Segment Start: Materials provided
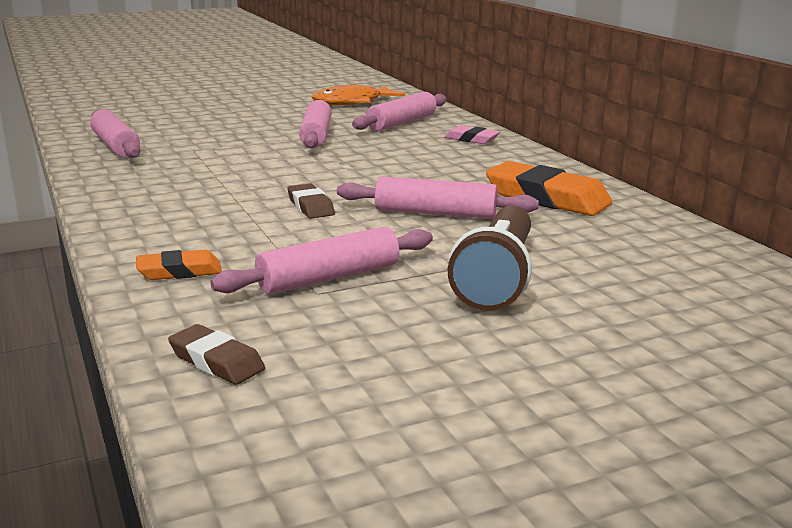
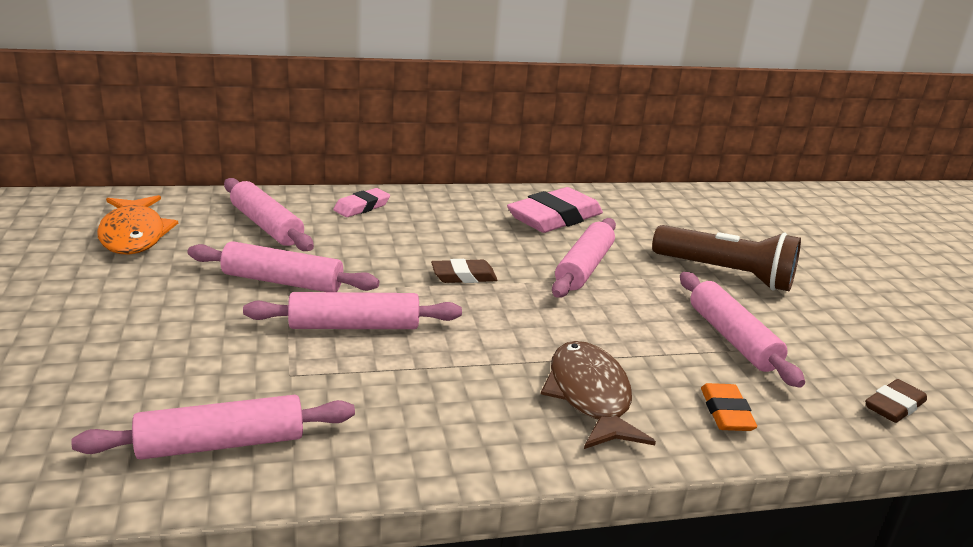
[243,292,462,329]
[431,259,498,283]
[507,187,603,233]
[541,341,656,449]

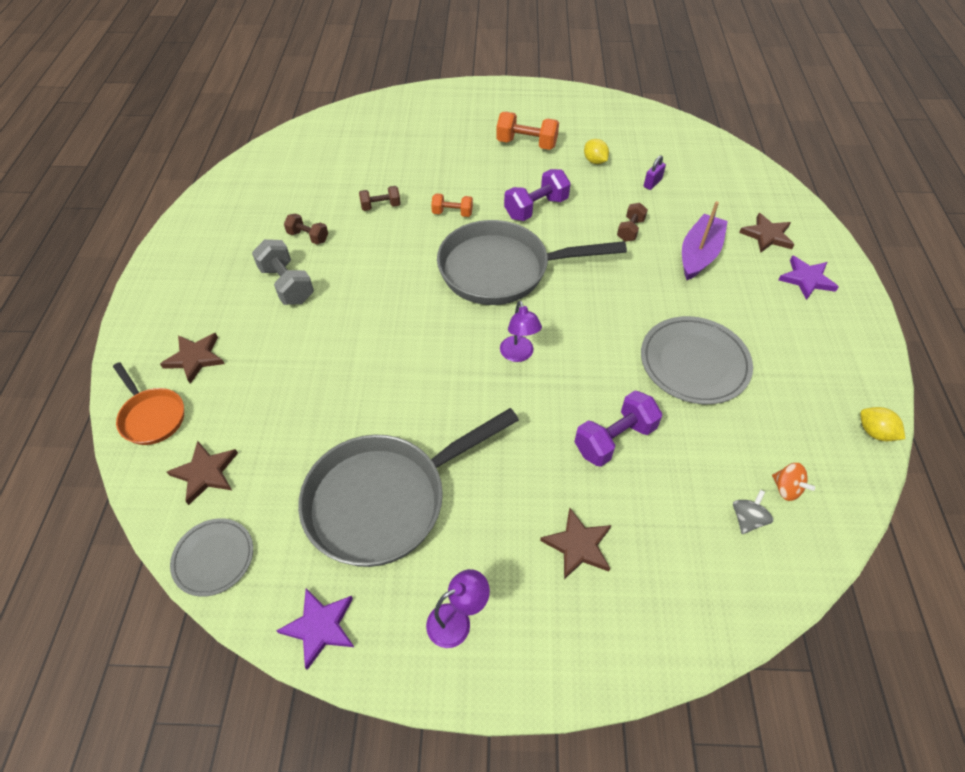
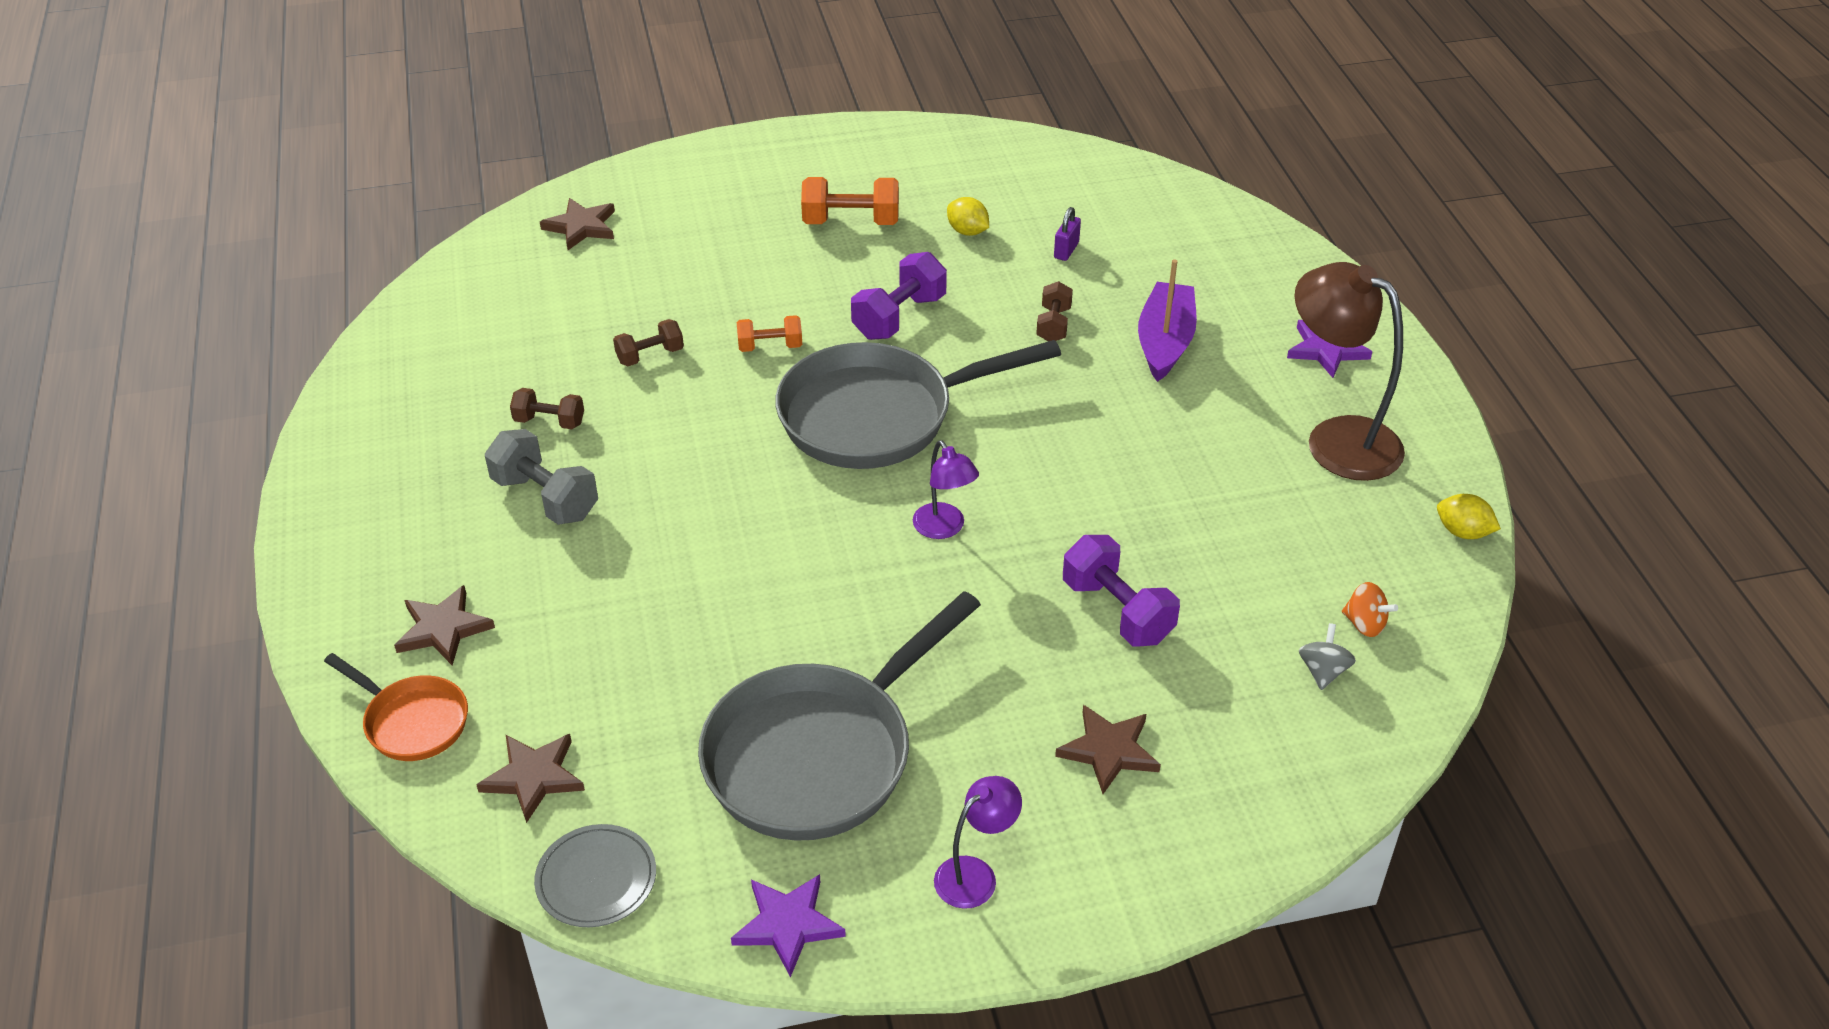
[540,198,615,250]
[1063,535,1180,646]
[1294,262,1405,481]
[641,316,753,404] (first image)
Segment End: Materials provided
=== Task goal ===
Your job is to transcribe the records exactly and in full. Pictures are not part of the copy.

=== Solution for this problem ===
[243,292,462,329]
[431,259,498,283]
[507,187,603,233]
[541,341,656,449]

[540,198,615,250]
[1063,535,1180,646]
[1294,262,1405,481]
[641,316,753,404] (first image)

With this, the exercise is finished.